Exercise instructions
Pull every line of the entries that has the word "turquesa".

Recorded data
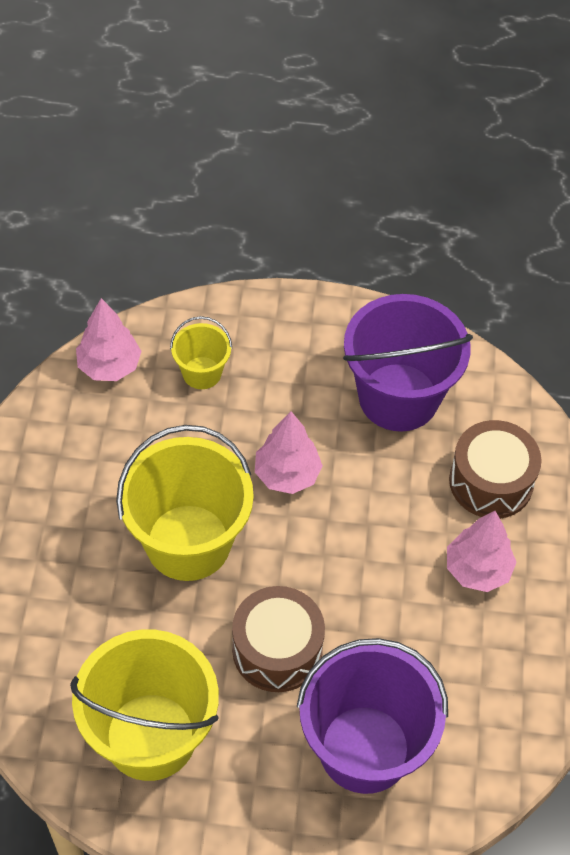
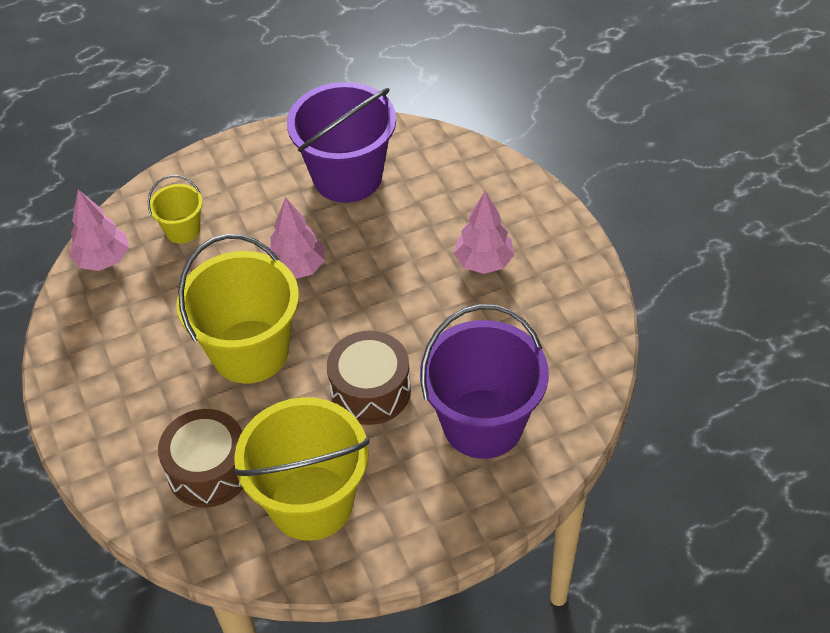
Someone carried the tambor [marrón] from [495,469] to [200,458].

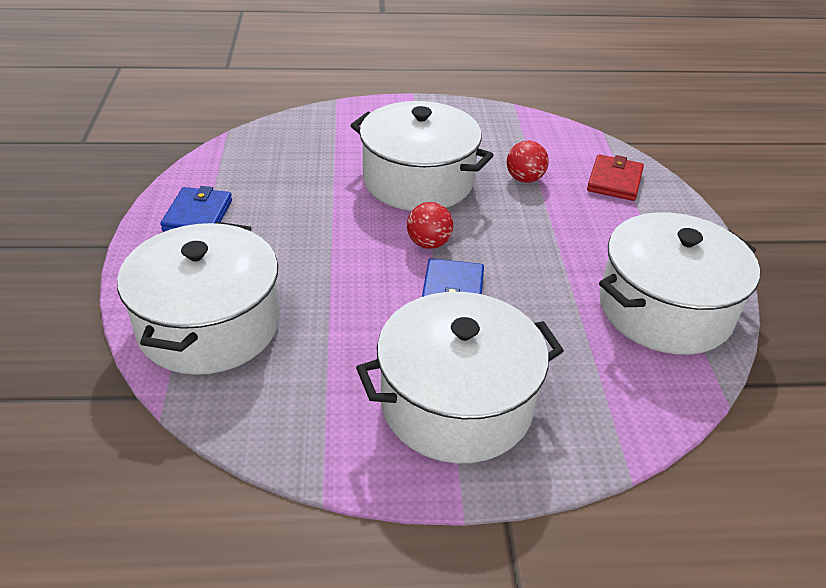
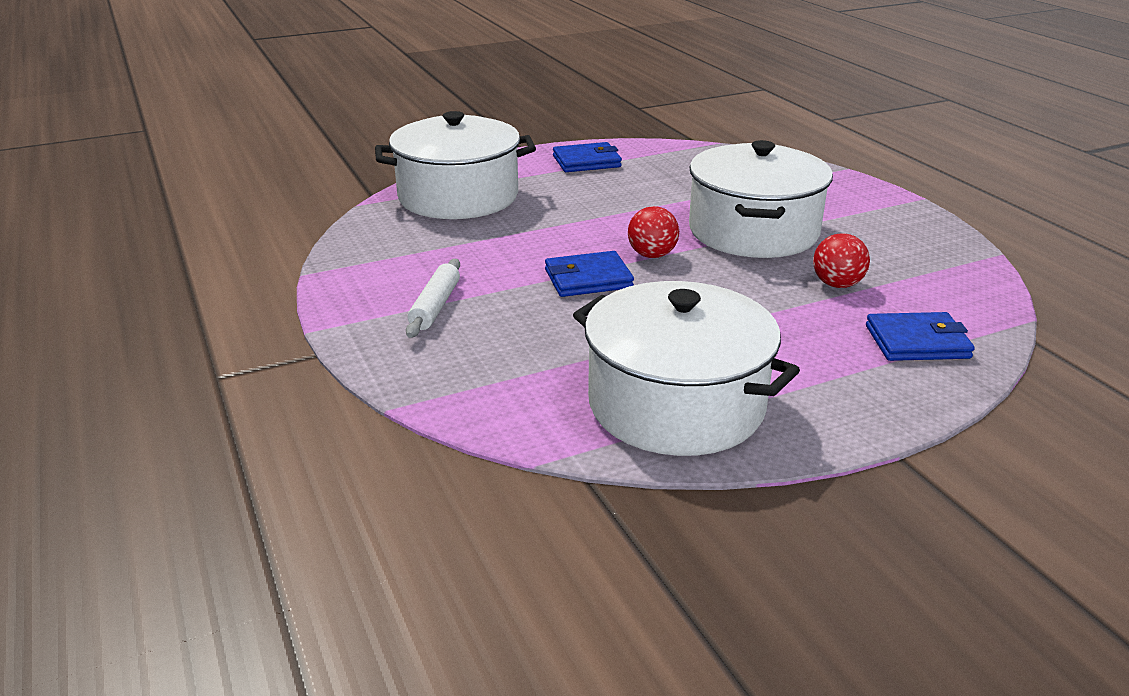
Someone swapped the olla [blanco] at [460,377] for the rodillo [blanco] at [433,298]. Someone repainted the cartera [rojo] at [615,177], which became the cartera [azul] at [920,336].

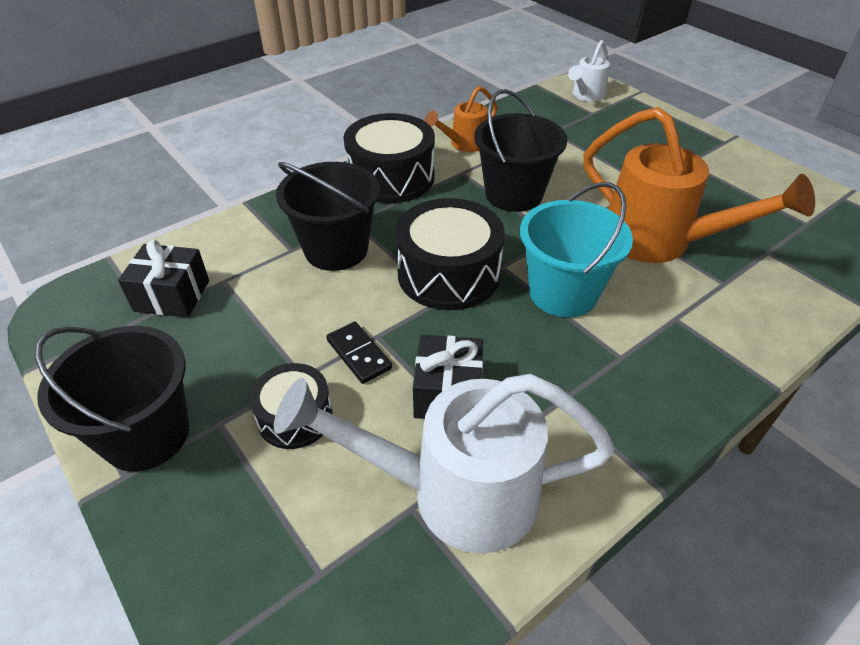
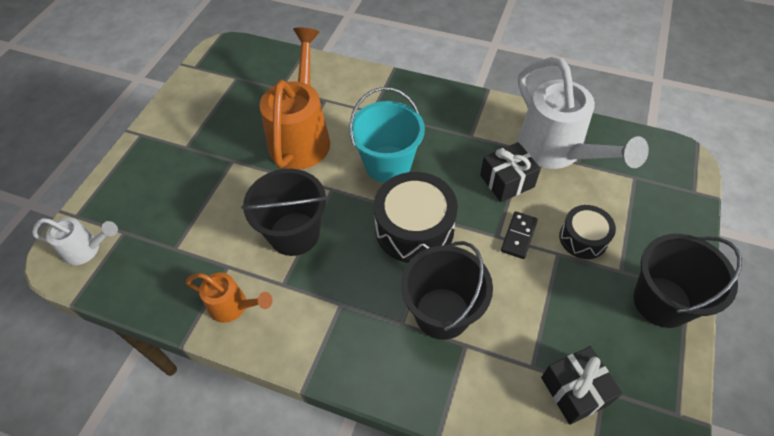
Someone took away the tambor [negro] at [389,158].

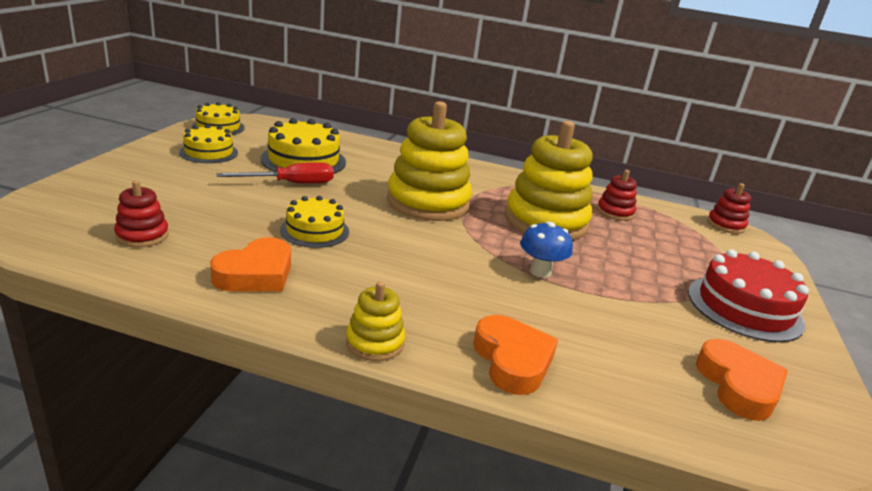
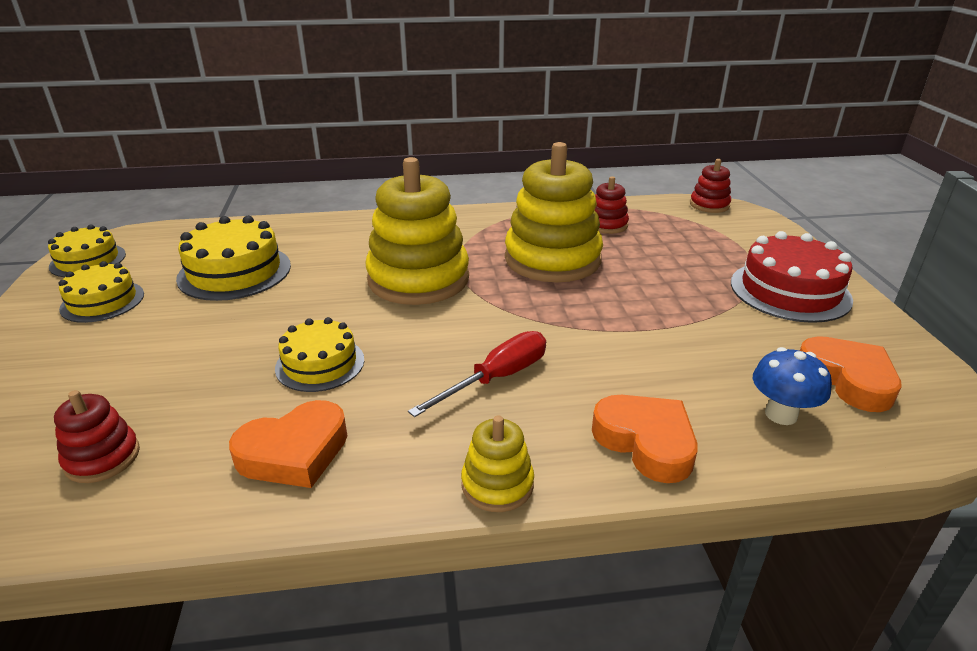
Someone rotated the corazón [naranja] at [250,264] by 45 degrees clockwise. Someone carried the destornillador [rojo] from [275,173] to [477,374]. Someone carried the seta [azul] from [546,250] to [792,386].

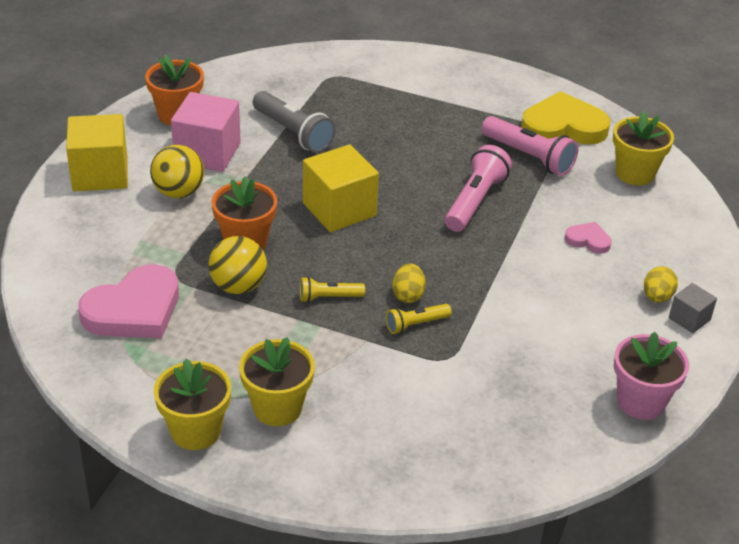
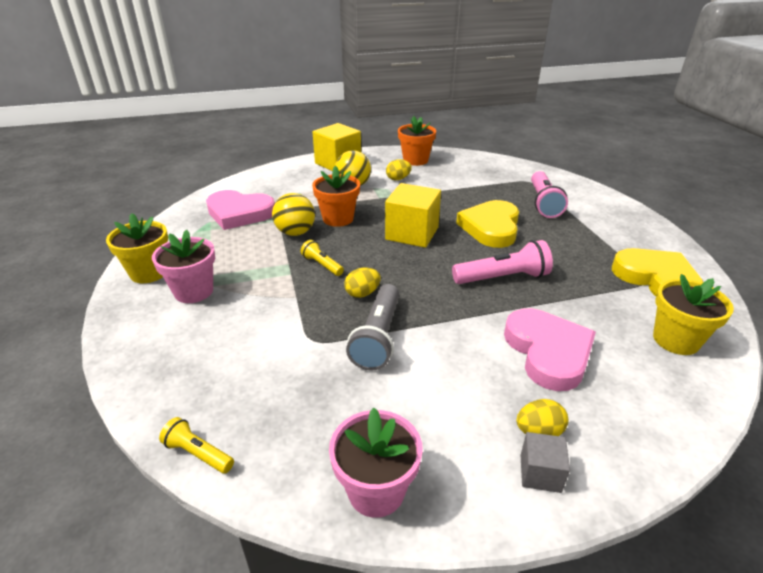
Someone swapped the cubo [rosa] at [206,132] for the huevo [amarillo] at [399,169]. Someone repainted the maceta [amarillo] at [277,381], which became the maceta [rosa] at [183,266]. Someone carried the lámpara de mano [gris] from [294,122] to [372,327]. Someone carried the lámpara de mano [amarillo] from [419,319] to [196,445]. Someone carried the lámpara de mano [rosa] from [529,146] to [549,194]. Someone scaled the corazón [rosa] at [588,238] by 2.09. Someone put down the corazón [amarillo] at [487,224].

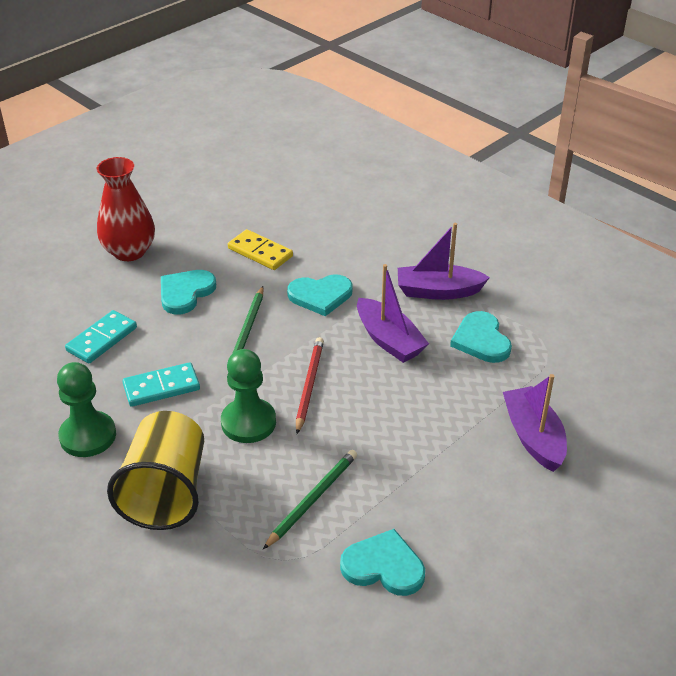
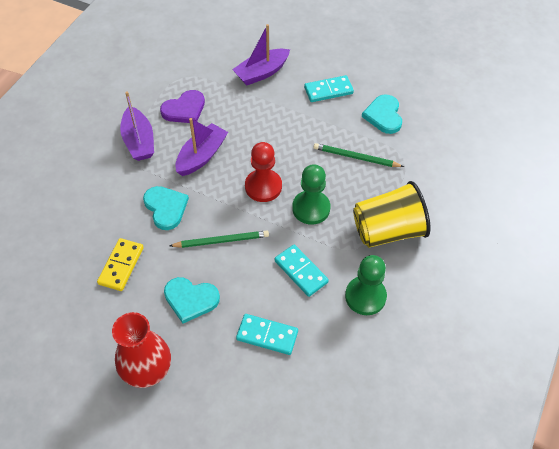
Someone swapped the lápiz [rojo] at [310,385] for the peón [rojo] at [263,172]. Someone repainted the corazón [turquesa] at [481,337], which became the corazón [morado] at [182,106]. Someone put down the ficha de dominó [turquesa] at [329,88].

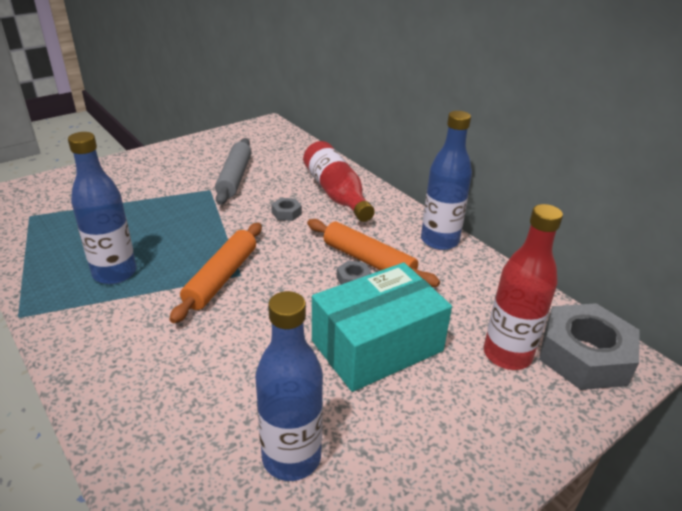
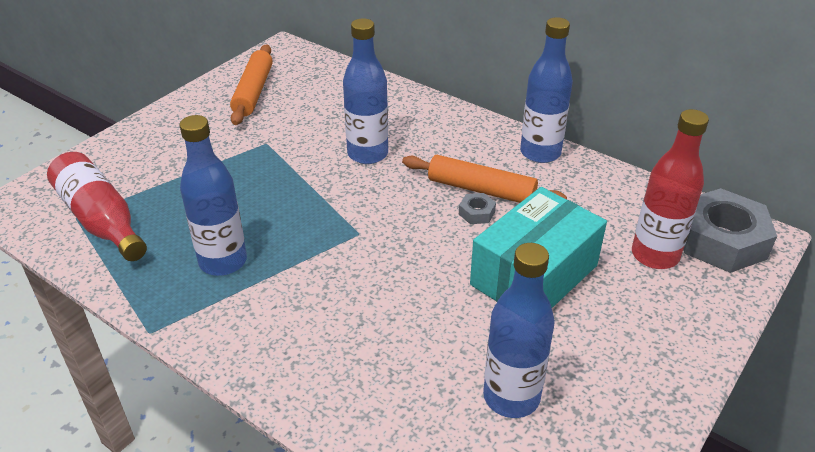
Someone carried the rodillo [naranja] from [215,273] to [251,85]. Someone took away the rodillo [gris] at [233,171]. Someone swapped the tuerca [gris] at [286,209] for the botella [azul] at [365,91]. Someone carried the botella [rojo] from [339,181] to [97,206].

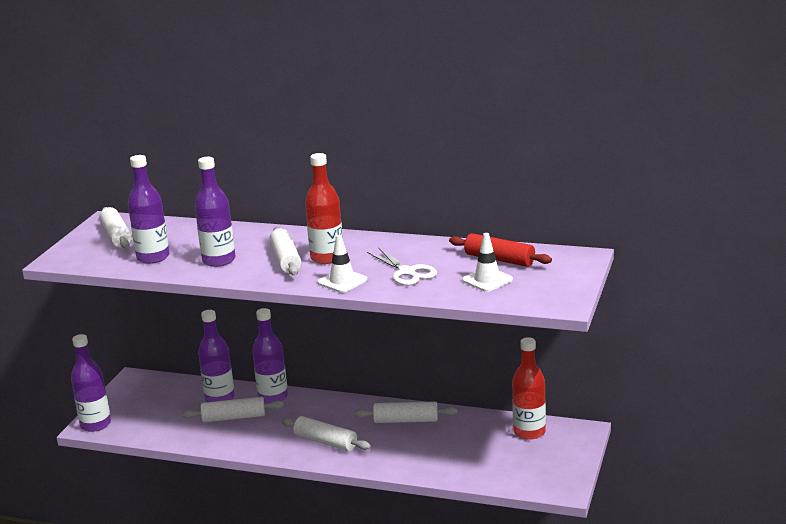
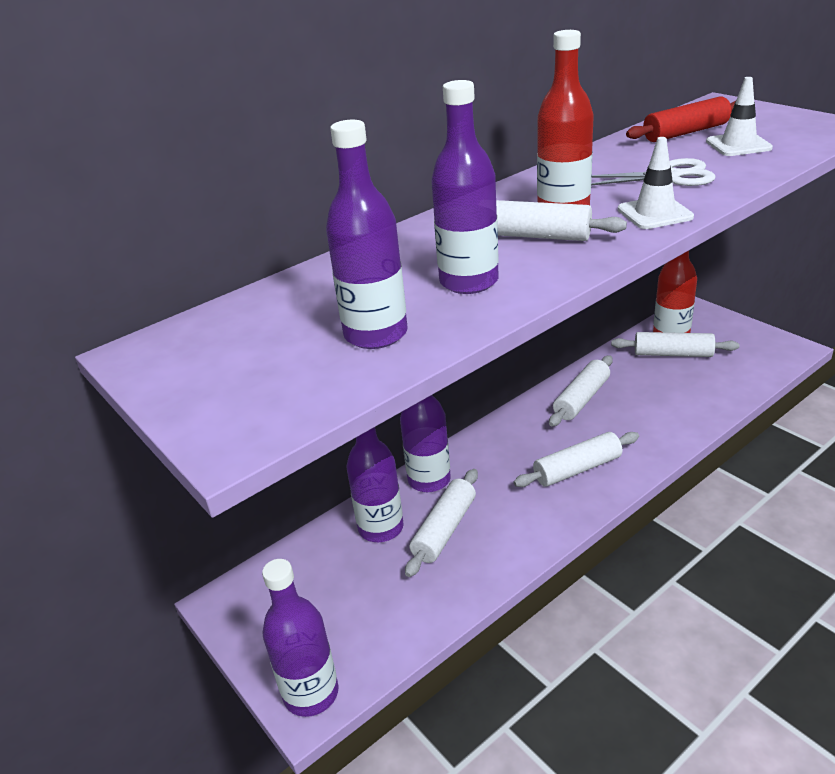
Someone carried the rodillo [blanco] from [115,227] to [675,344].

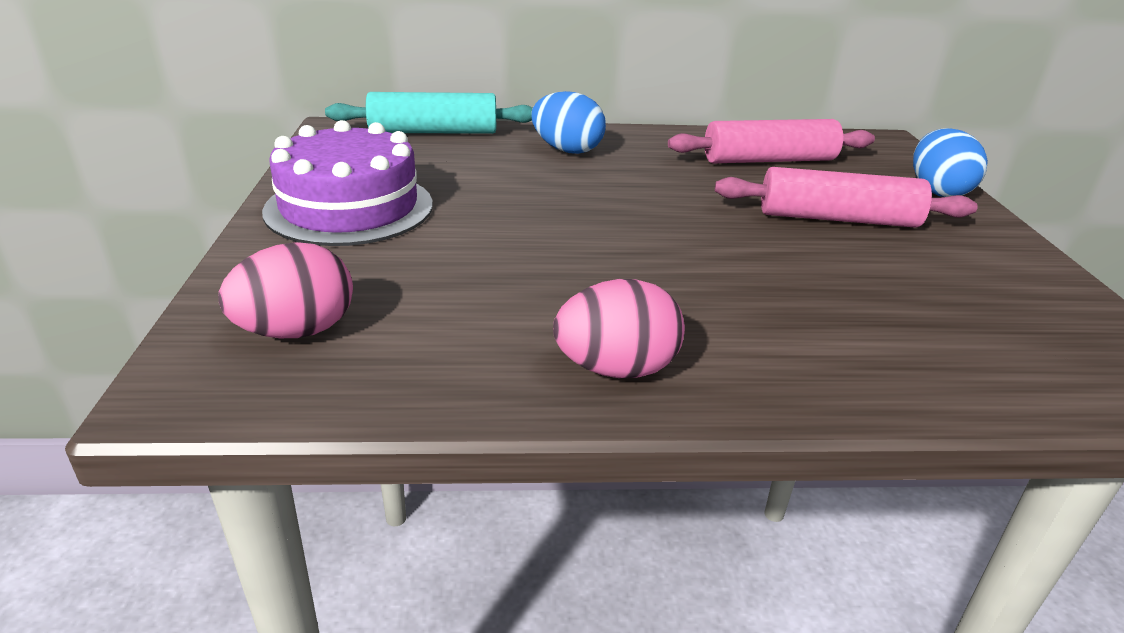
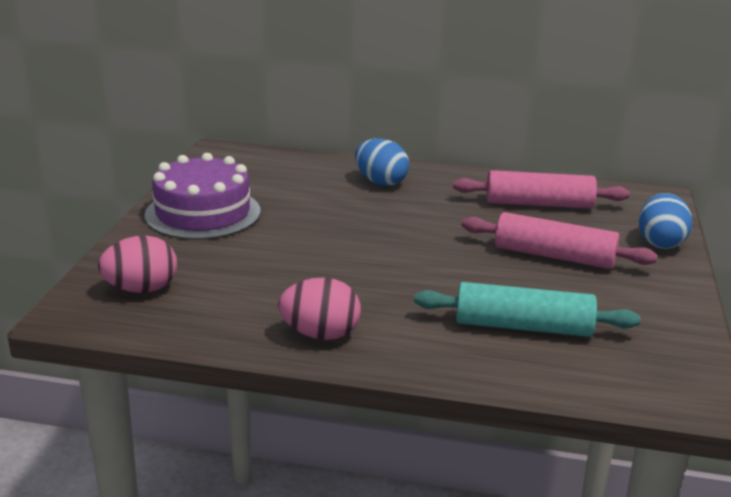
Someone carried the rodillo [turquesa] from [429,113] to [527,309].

Expected answer
Someone swapped the lápiz [rojo] at [310,385] for the peón [rojo] at [263,172]. Someone repainted the corazón [turquesa] at [481,337], which became the corazón [morado] at [182,106]. Someone put down the ficha de dominó [turquesa] at [329,88].
Someone carried the rodillo [turquesa] from [429,113] to [527,309].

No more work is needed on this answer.